══ DATA SHOWN ══
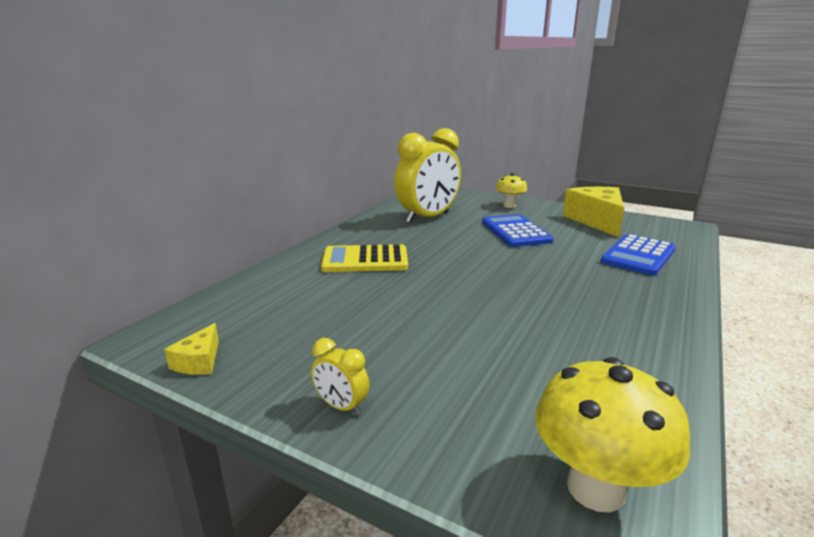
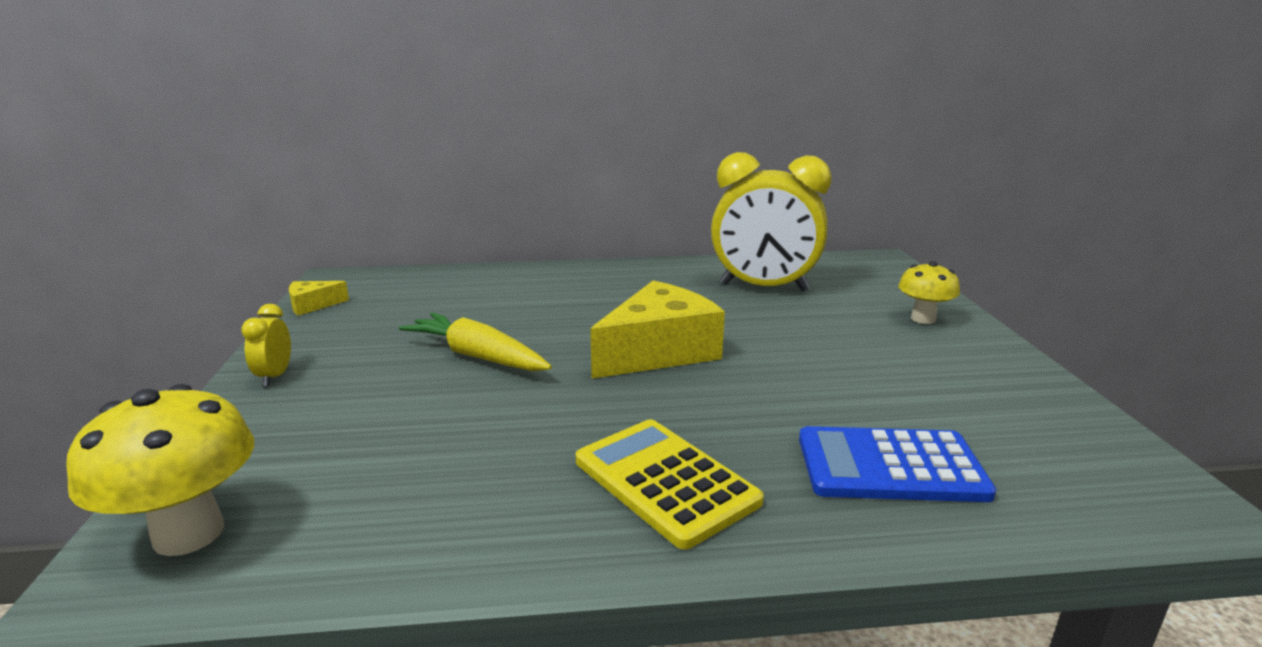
camera: 55 degrees right, 0 degrees up
yellow calculator [321,244,408,272] -> yellow calculator moved to [576,419,764,550]
blue calculator [482,214,553,247] -> none
yellow cheese [563,187,624,237] -> yellow cheese moved to [590,281,725,379]
none -> yellow carrot [399,312,552,371]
═══
WORK TO BE COMPLETED | Going through the data above, count the lines where the string "moved" appears, and answer with only that number.

SOLUTION FOR THIS PROBLEM | 2